Exercise objective:
Give the data below again exactly as it stands. Omit the pictures.

Records shown:
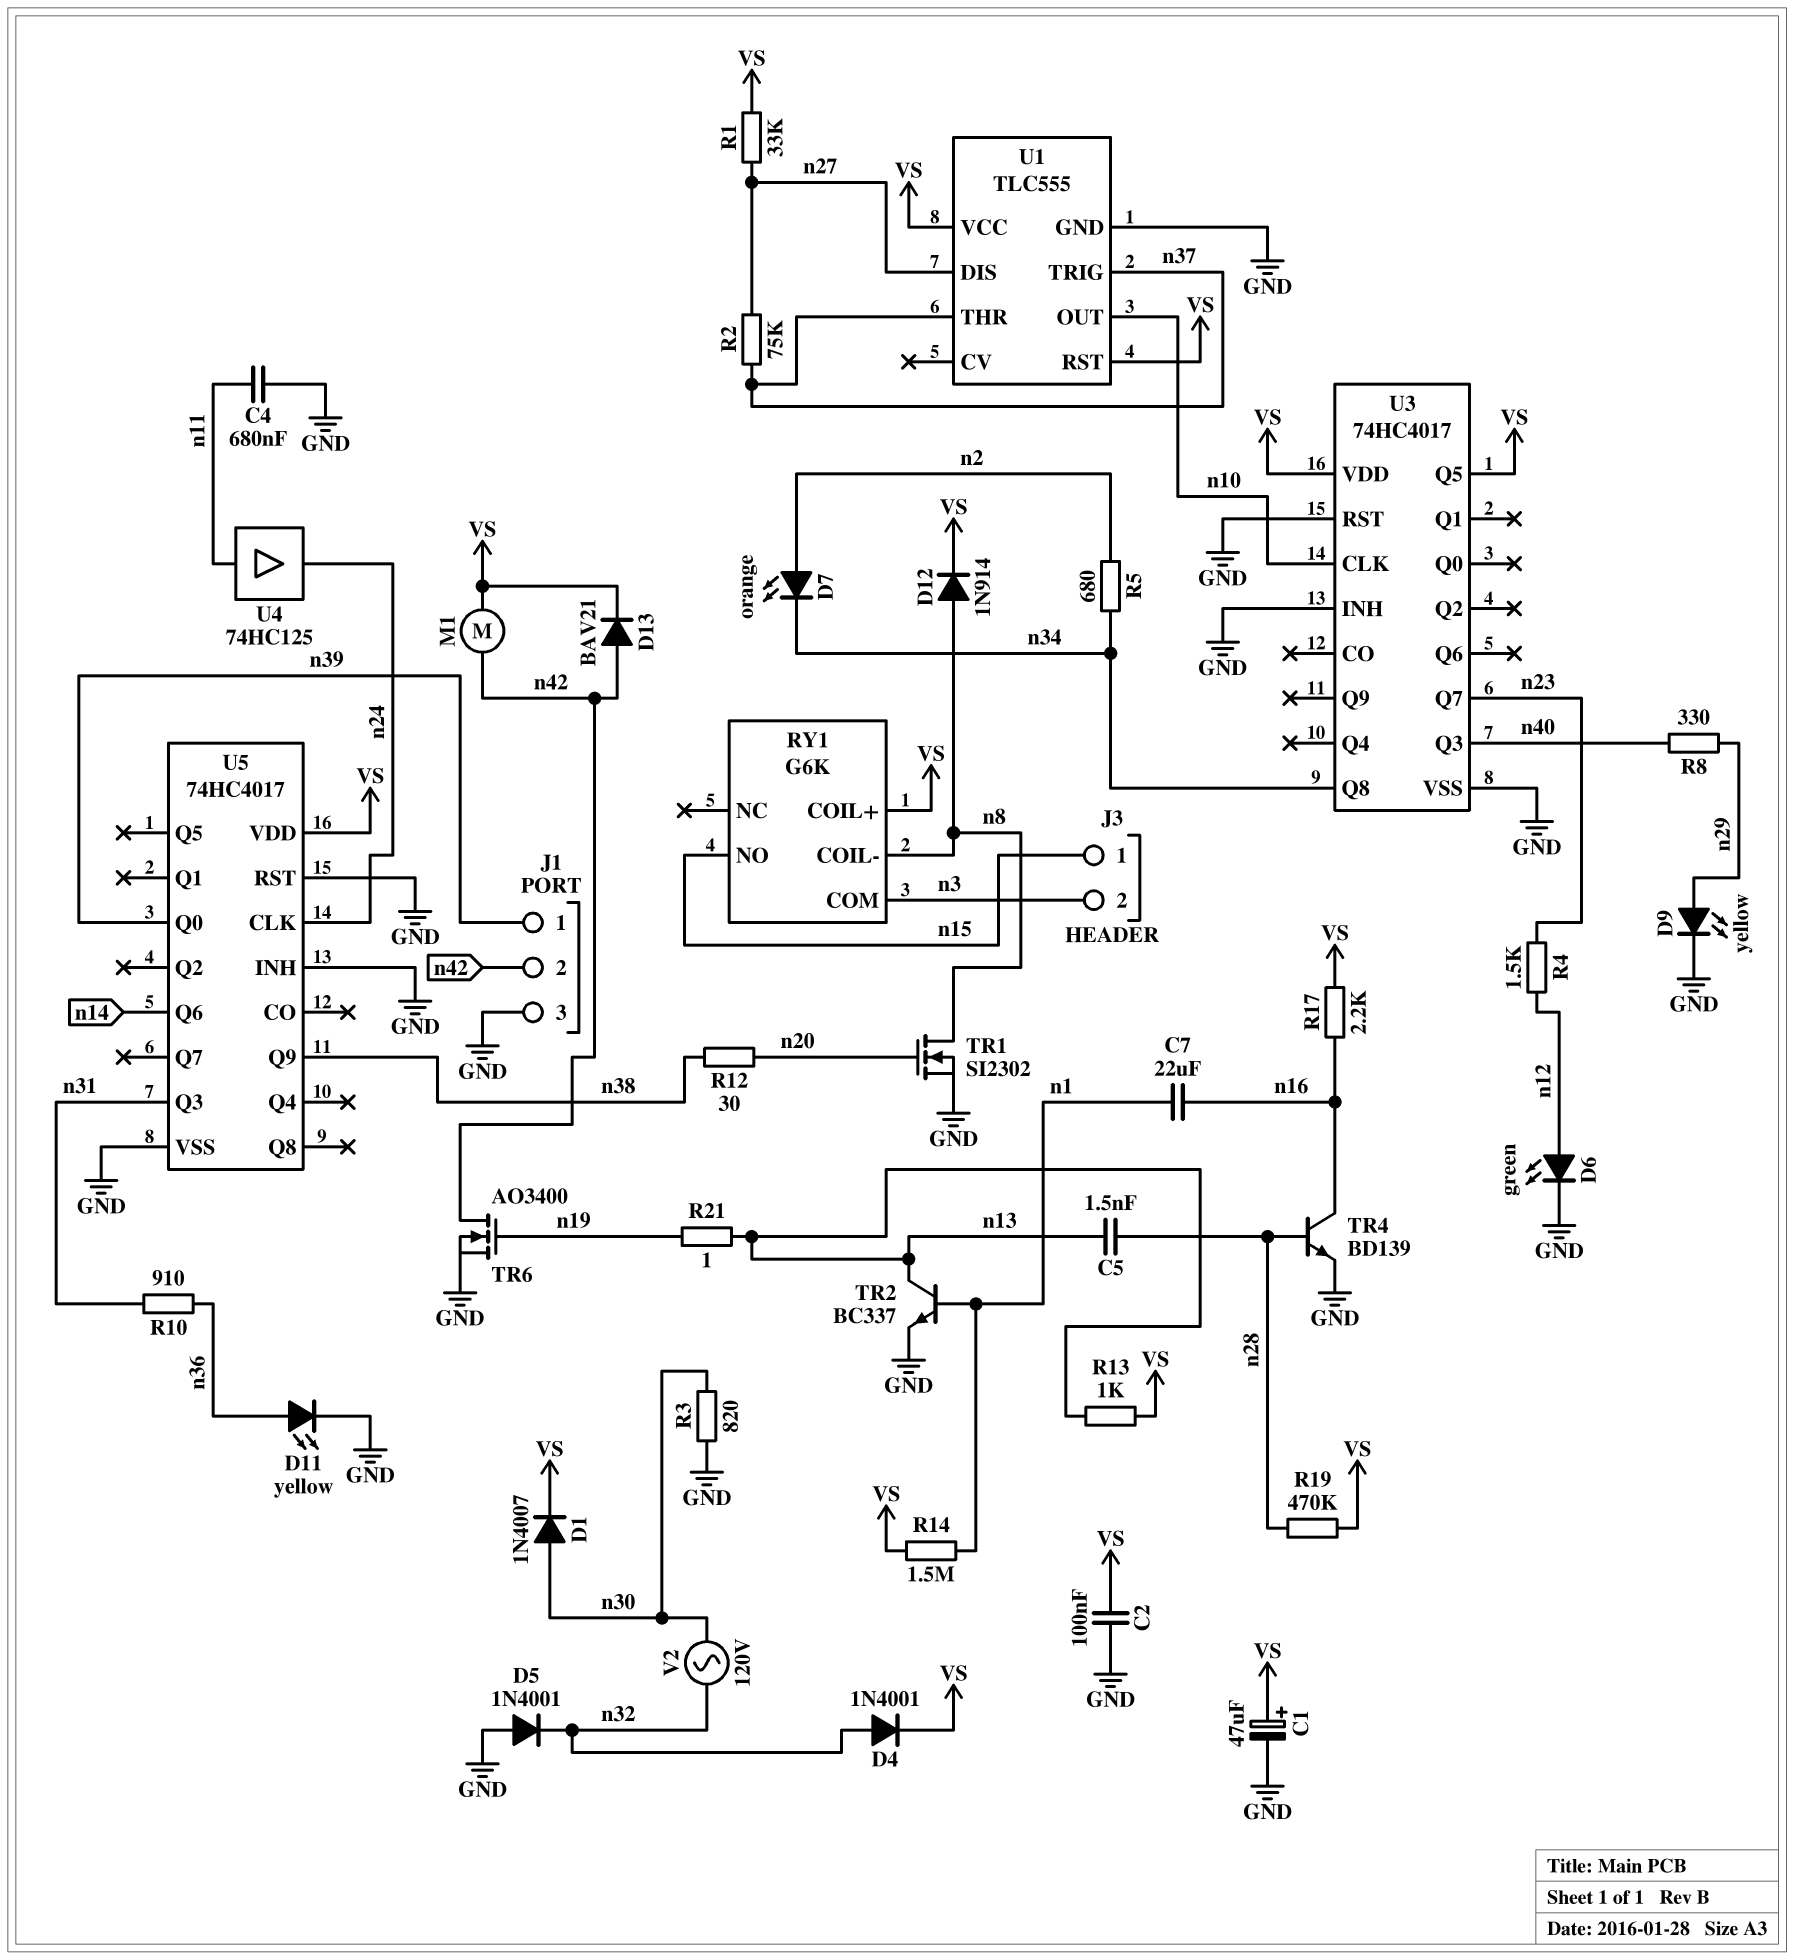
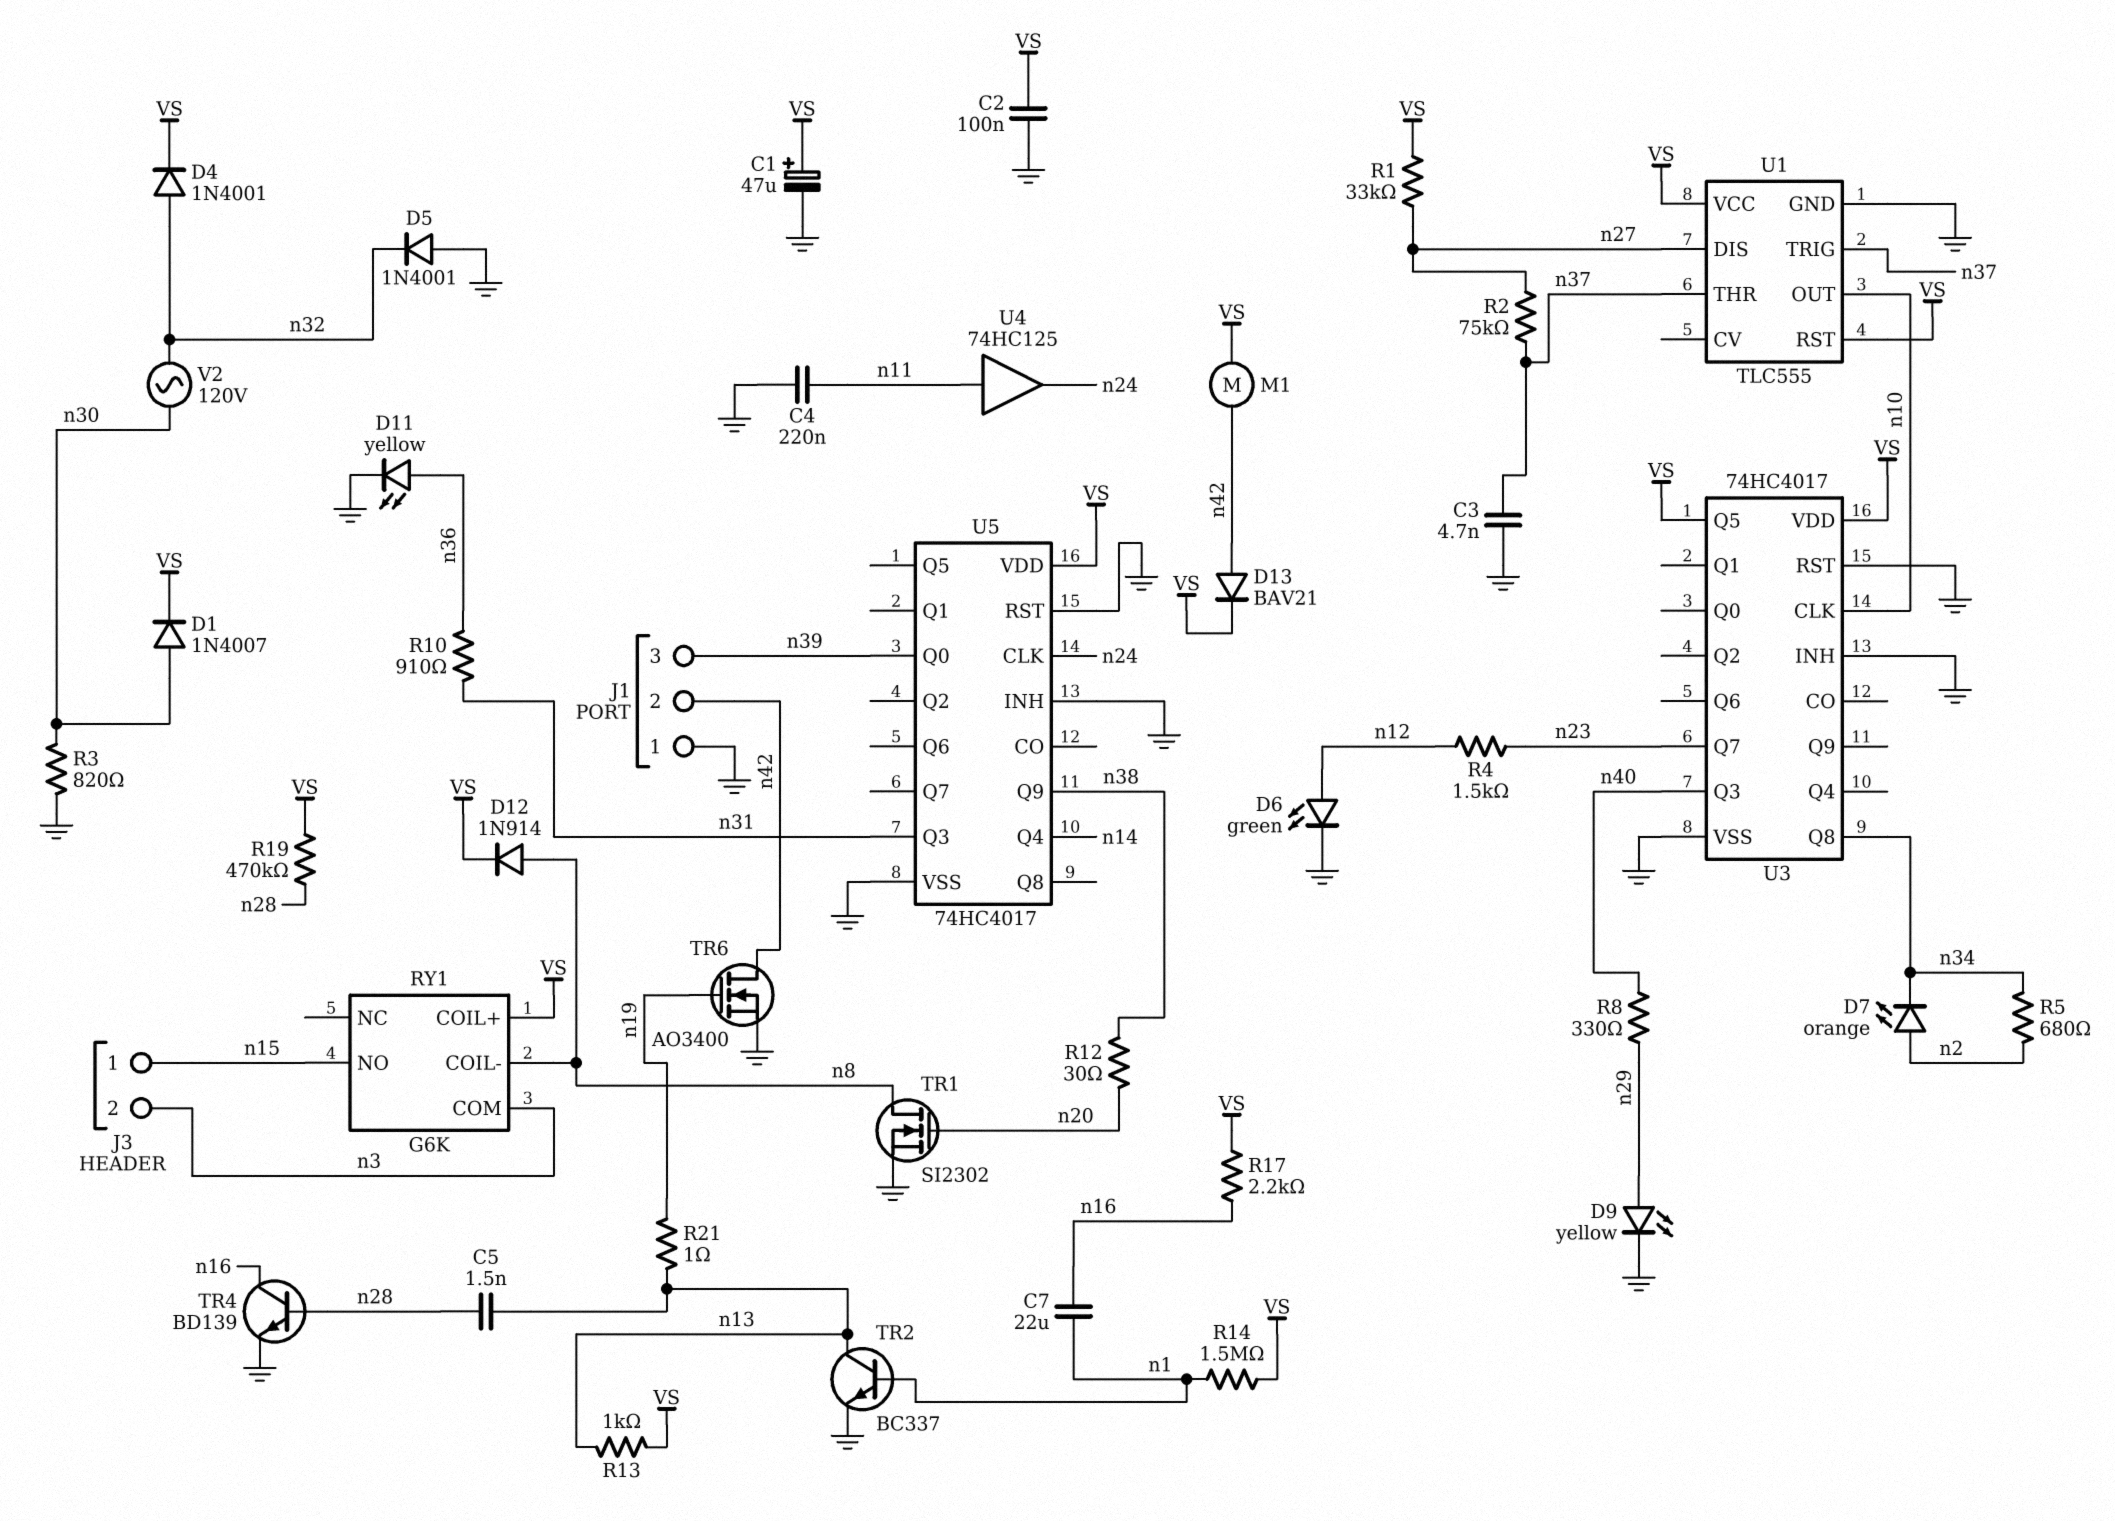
C3: none -> 4.7nF (GND, n37)
C4: 680nF (GND, n11) -> 220nF (GND, n11)
J1 pin 1: n39 -> GND
J1 pin 3: GND -> n39
U5 pin Q4: none -> n14
U5 pin Q6: n14 -> none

Response:
C3: none -> 4.7nF (GND, n37)
C4: 680nF (GND, n11) -> 220nF (GND, n11)
J1 pin 1: n39 -> GND
J1 pin 3: GND -> n39
U5 pin Q4: none -> n14
U5 pin Q6: n14 -> none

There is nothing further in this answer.